[Coordinate-based object records]
"""
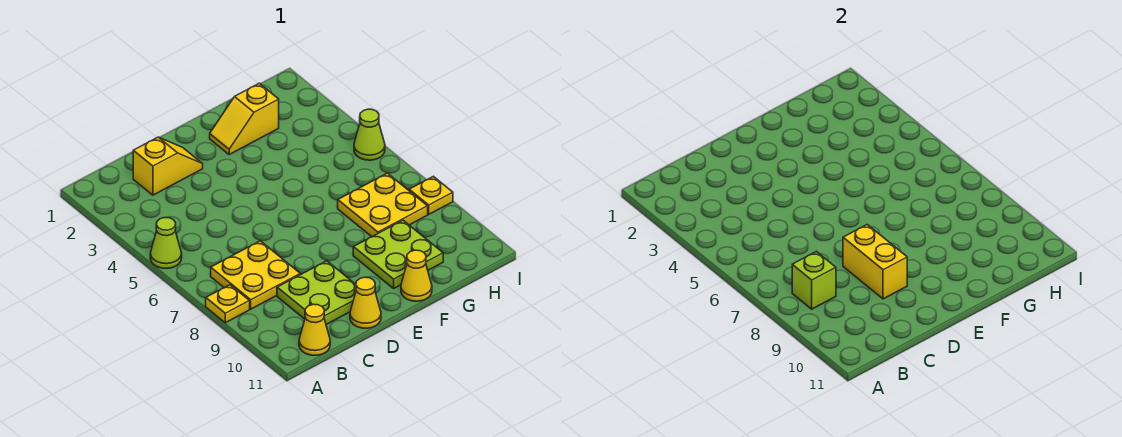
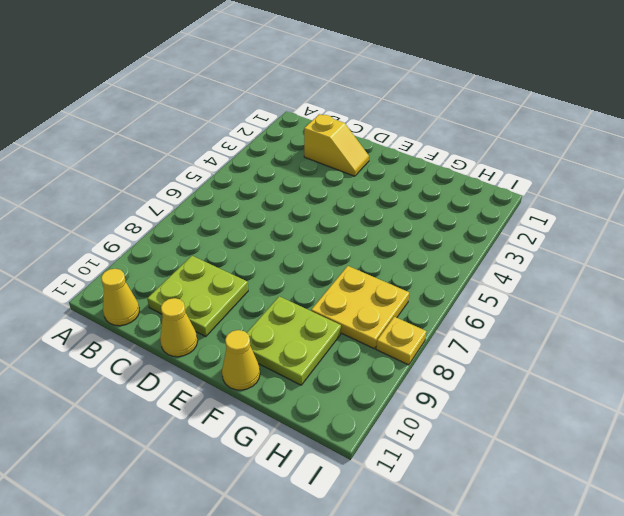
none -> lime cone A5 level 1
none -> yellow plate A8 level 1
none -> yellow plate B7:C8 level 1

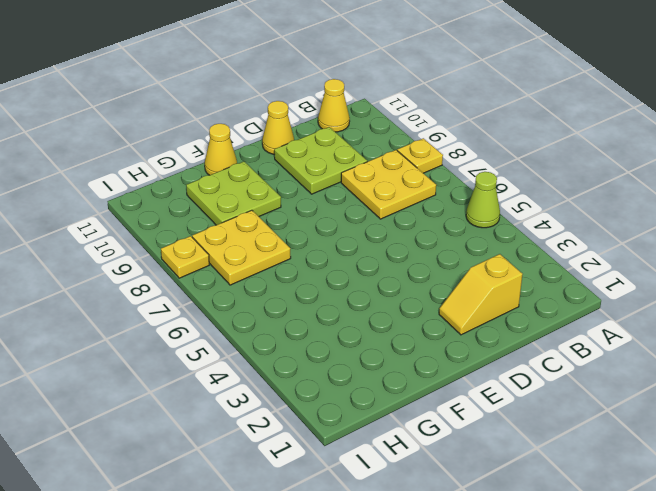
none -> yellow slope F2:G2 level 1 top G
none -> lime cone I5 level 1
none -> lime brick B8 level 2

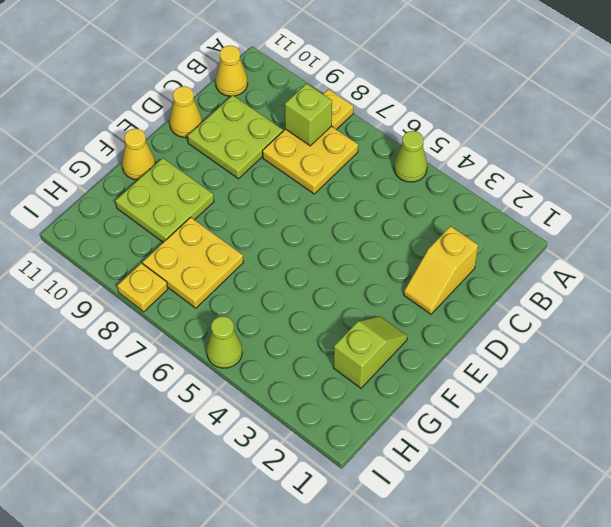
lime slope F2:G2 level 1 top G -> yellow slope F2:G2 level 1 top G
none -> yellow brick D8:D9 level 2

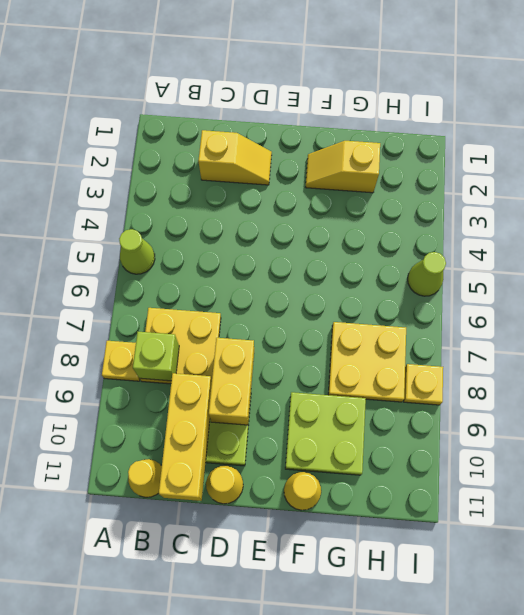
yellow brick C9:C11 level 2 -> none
"""
"""
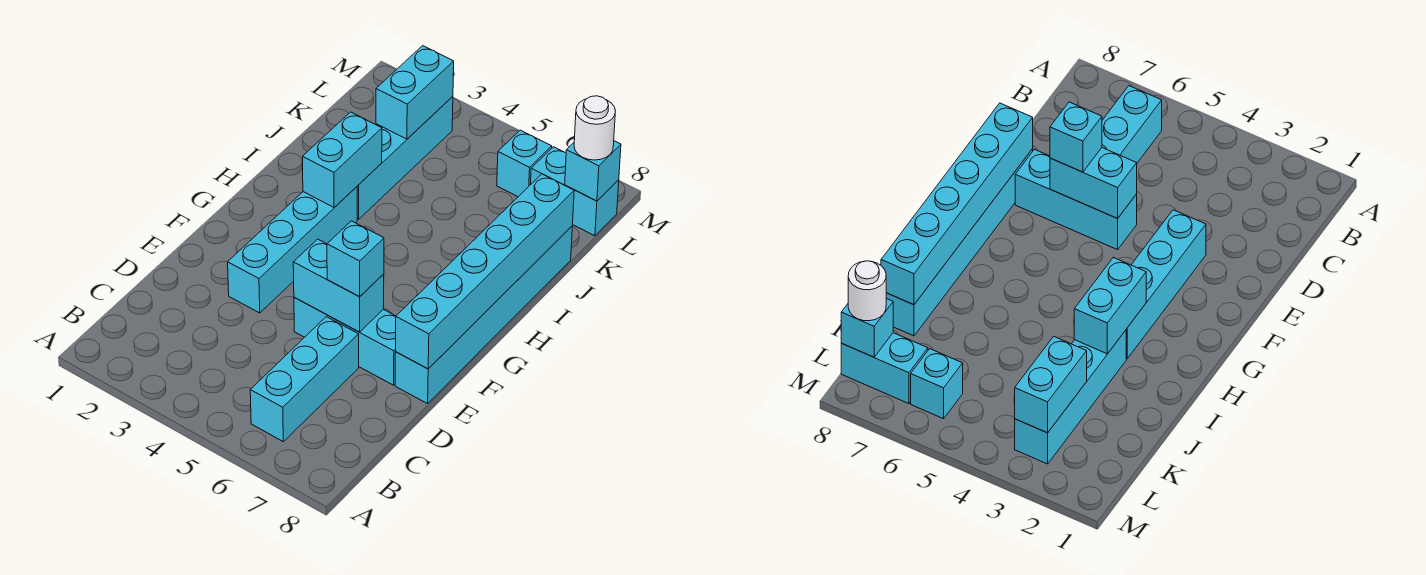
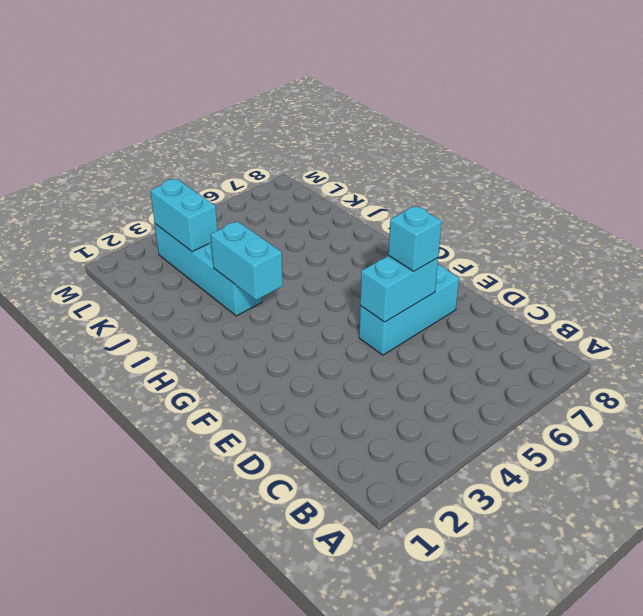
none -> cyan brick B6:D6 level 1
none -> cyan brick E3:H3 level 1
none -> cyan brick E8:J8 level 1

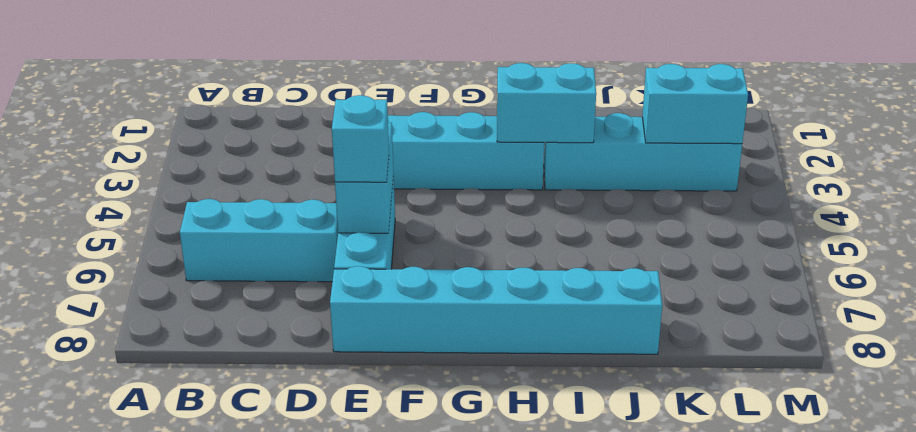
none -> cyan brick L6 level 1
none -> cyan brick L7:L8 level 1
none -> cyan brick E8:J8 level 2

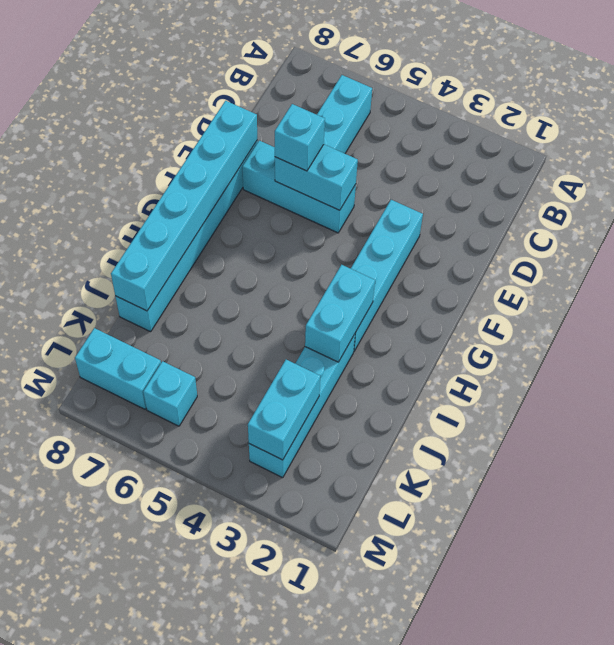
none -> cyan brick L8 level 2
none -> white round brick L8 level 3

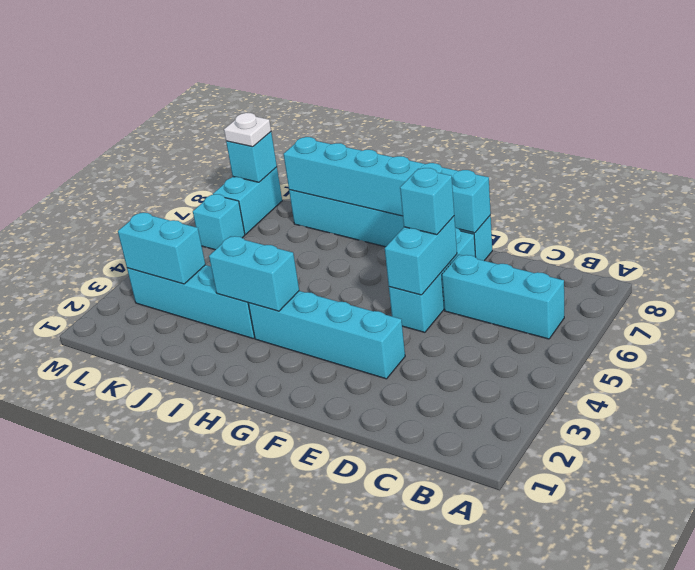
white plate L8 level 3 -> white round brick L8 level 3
"""
"""
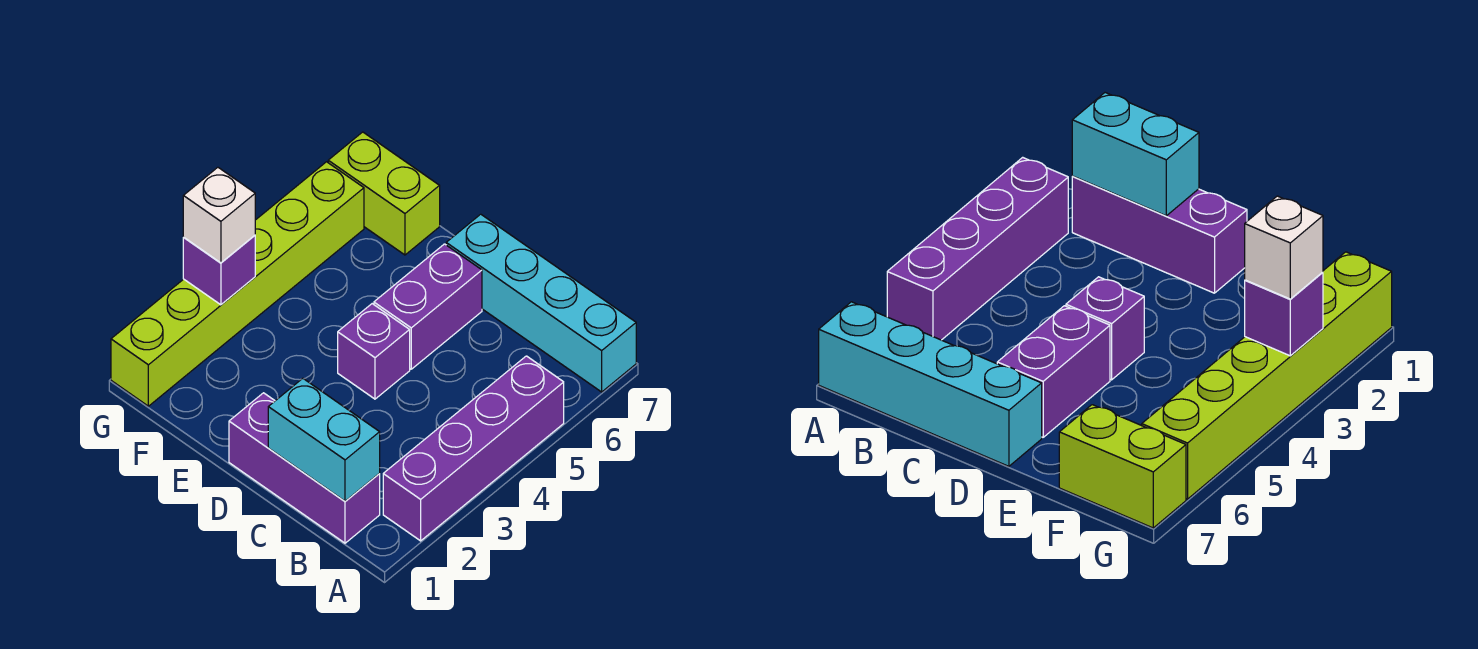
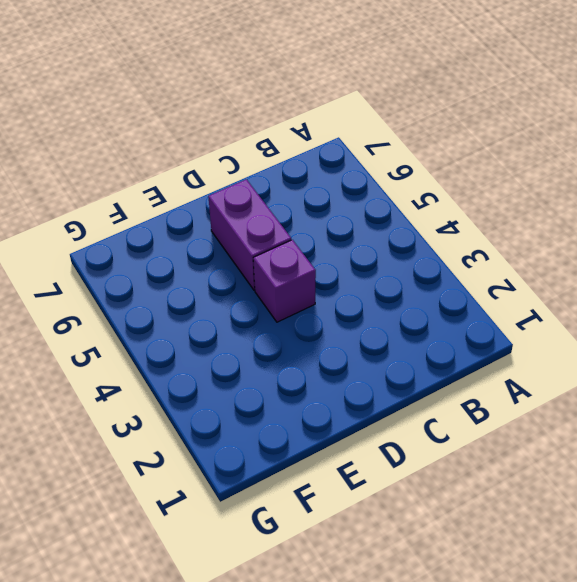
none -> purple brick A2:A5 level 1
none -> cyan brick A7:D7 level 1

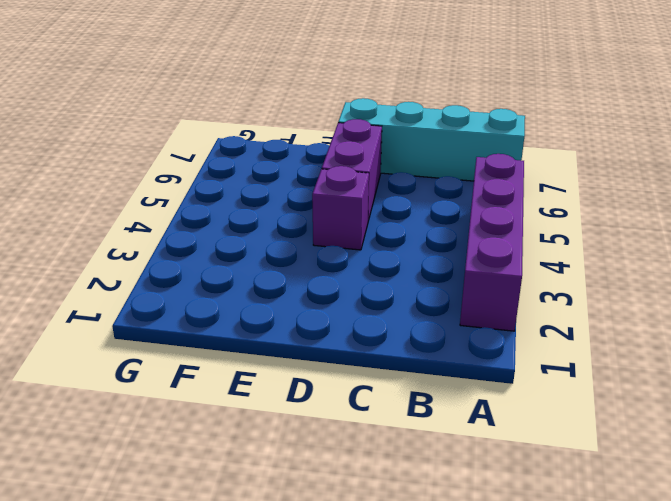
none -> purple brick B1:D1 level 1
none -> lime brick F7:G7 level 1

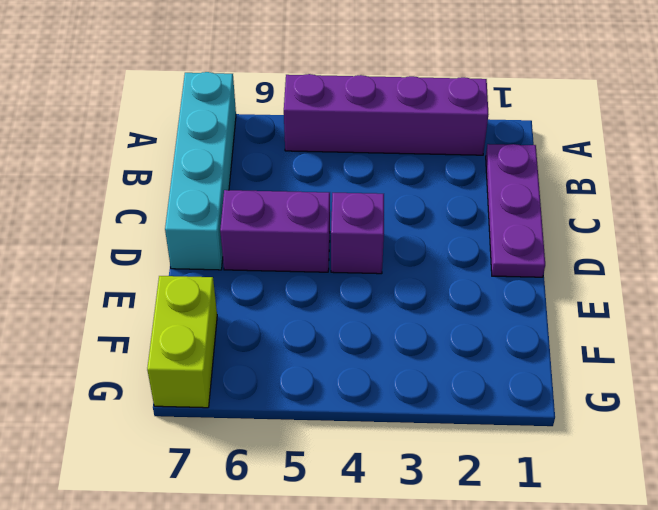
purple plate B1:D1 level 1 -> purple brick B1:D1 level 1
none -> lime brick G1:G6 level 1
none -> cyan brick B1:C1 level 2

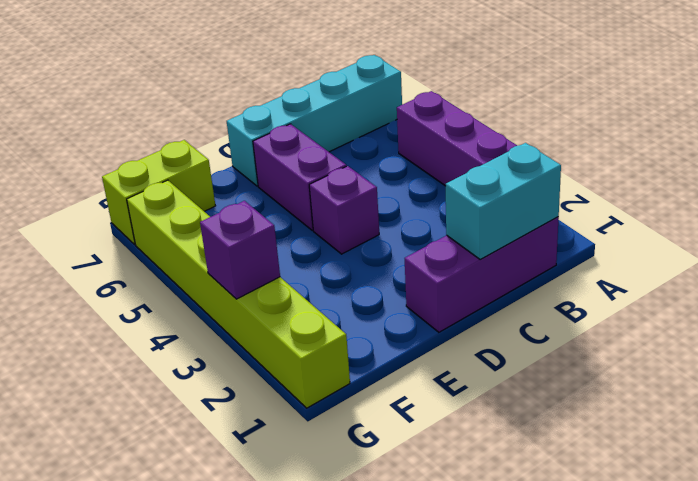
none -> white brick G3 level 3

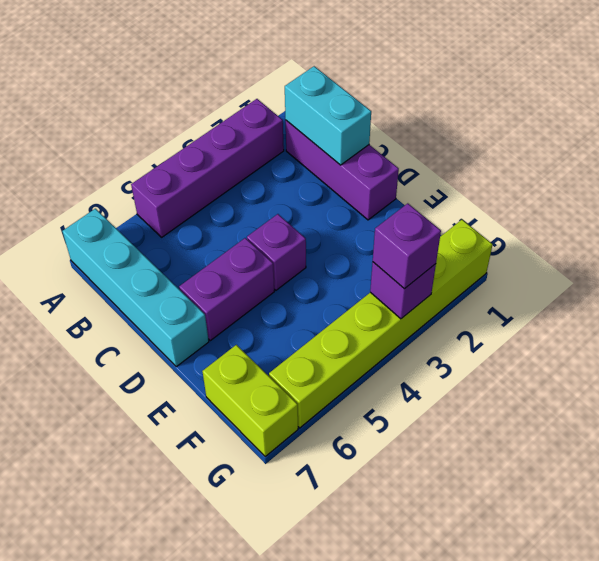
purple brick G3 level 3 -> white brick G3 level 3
"""
WHAT YOU ARE ASKED TO DO
Each line between the one holding "purple plate B1:D1" and the one holding "purple brick G3", inclusive, should be copied exactly as it appears above, and pictures should be omitted.

ANSWER SPACE
purple plate B1:D1 level 1 -> purple brick B1:D1 level 1
none -> lime brick G1:G6 level 1
none -> cyan brick B1:C1 level 2

none -> white brick G3 level 3

purple brick G3 level 3 -> white brick G3 level 3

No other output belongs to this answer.